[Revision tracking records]
• • • • • • •

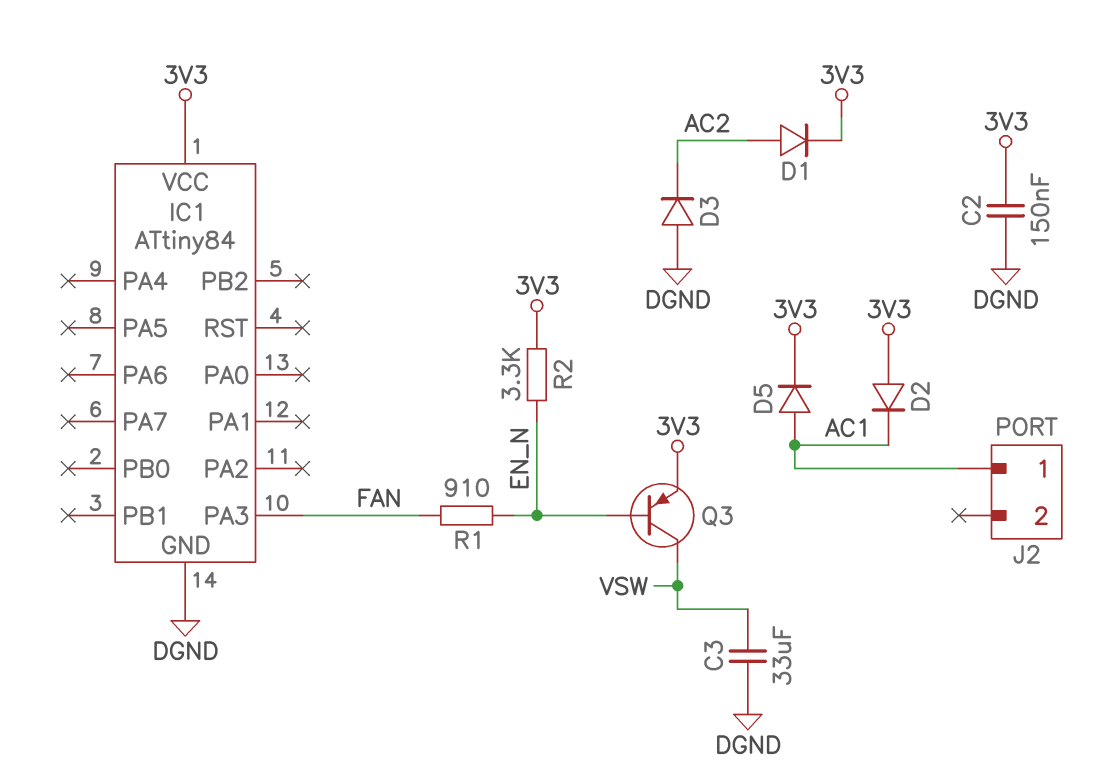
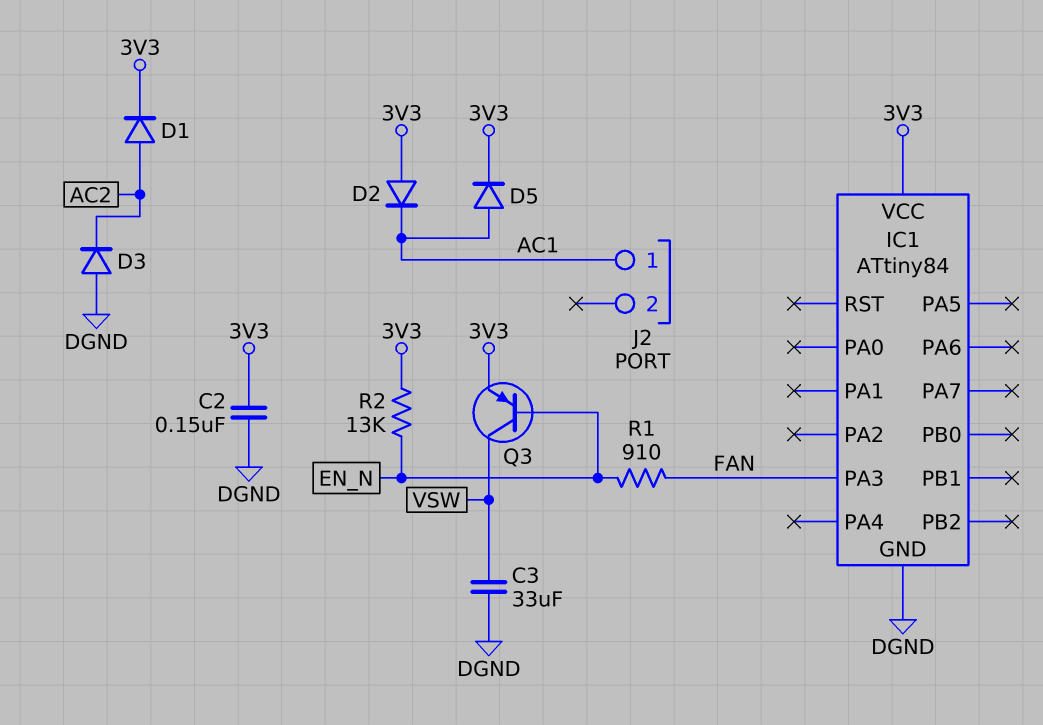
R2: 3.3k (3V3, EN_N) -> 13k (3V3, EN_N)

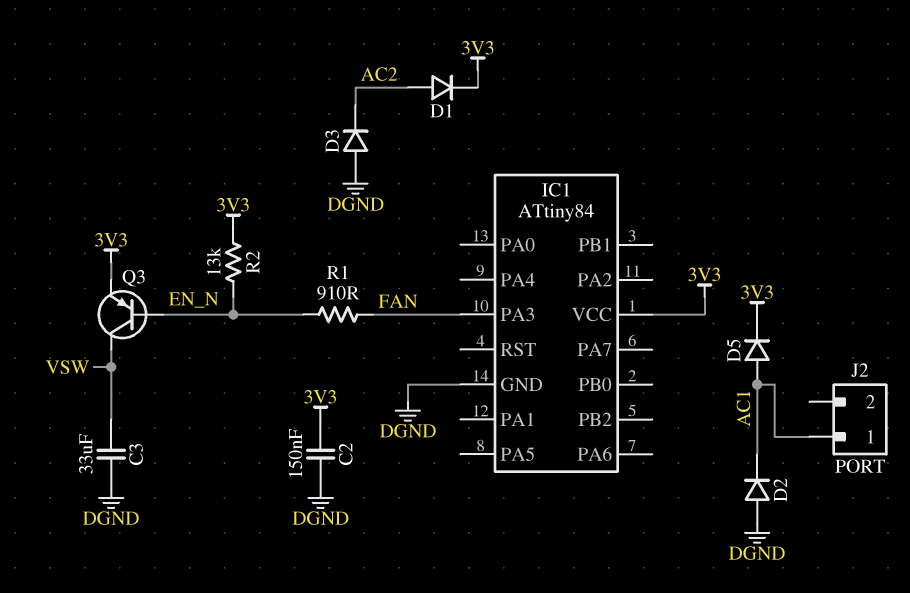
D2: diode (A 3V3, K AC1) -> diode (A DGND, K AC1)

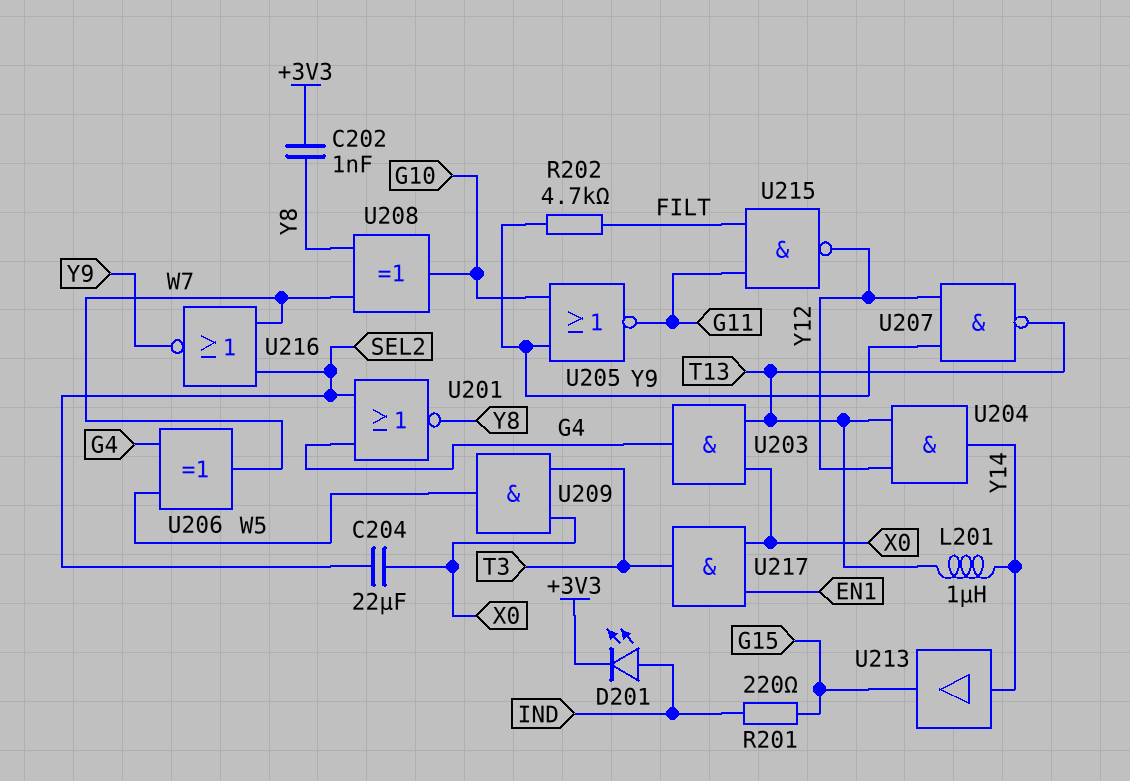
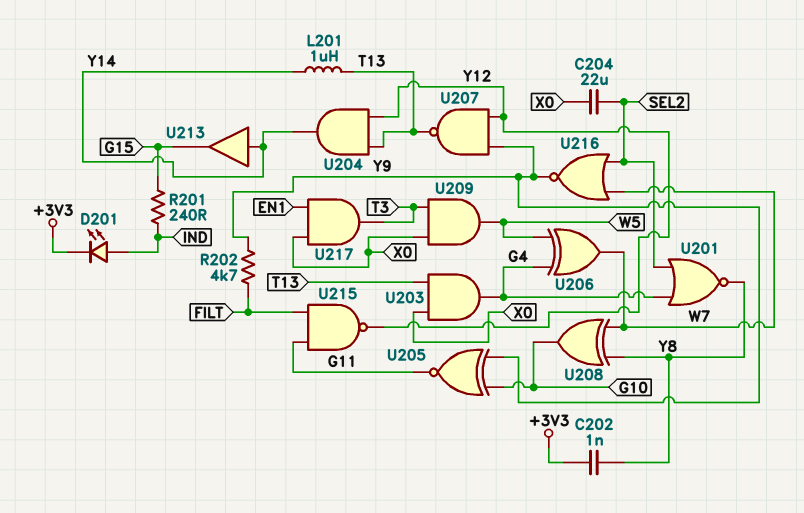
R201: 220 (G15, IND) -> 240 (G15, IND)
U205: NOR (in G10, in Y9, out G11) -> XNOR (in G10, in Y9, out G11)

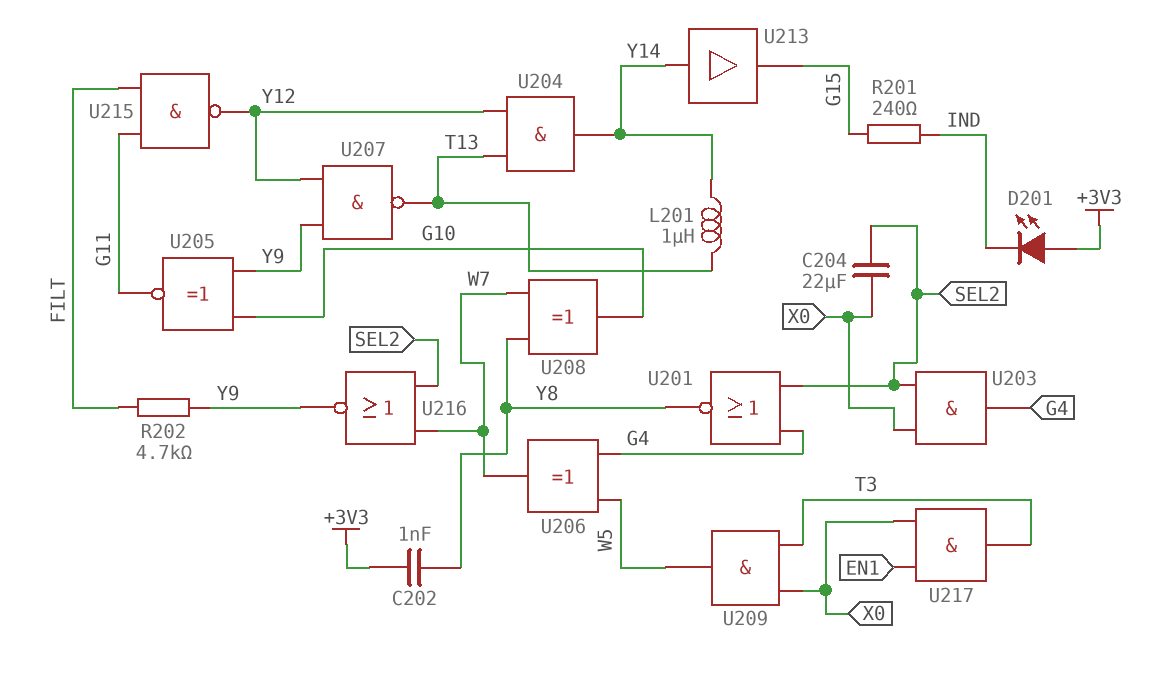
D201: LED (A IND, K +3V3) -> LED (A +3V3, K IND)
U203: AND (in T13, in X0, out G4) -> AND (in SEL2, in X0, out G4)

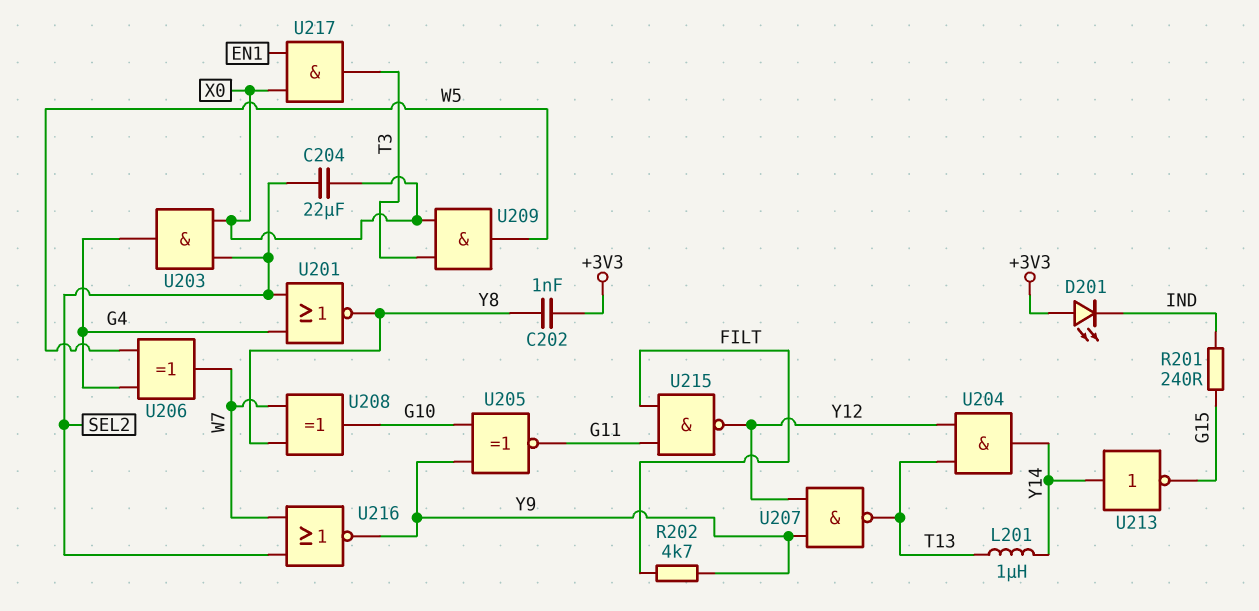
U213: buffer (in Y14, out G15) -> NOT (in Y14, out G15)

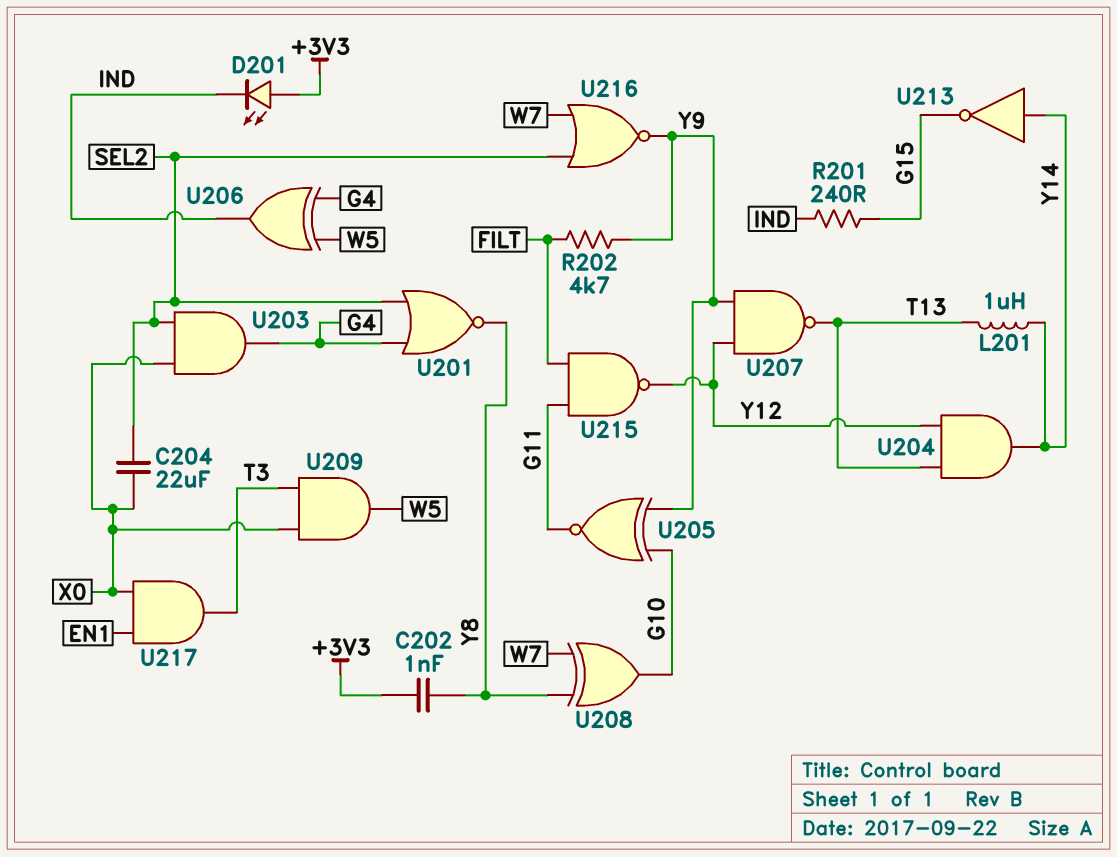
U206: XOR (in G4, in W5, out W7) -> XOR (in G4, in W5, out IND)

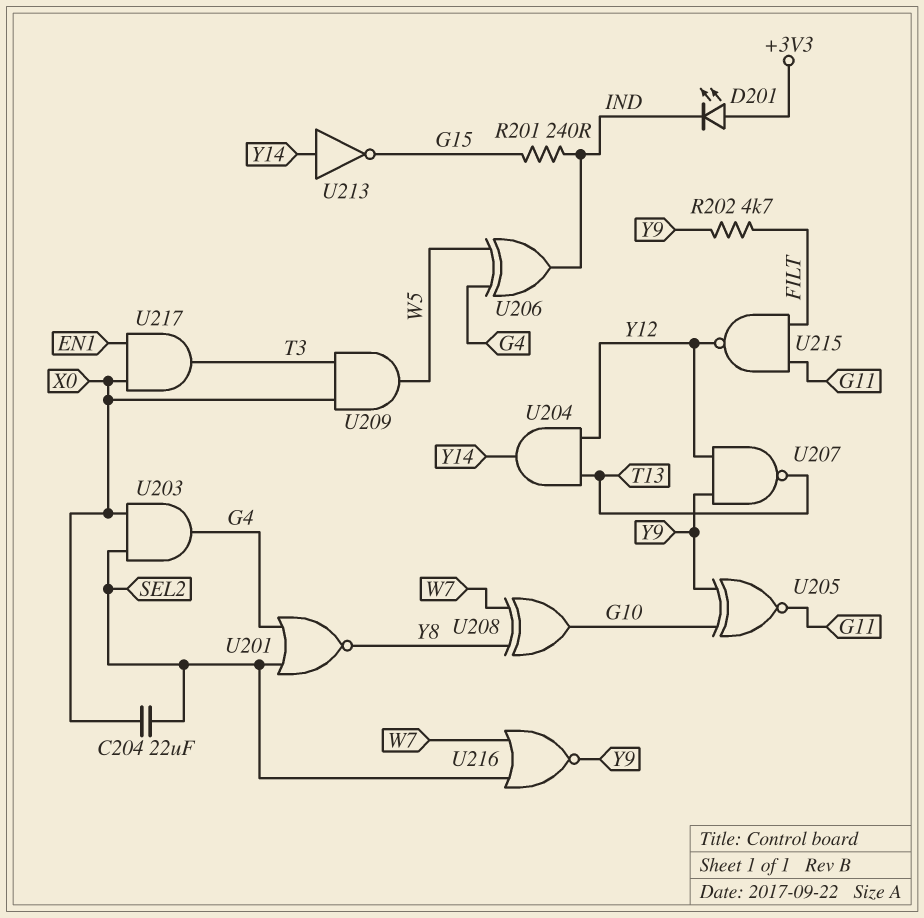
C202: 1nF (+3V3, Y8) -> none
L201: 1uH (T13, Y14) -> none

• • • • • • •

### Exercise objective
Starting at the line that contains "U206: XOR (in", please write out each line through the last line of the data, both ends included, and keep pictures out of the copy.

### Written answer
U206: XOR (in G4, in W5, out W7) -> XOR (in G4, in W5, out IND)

C202: 1nF (+3V3, Y8) -> none
L201: 1uH (T13, Y14) -> none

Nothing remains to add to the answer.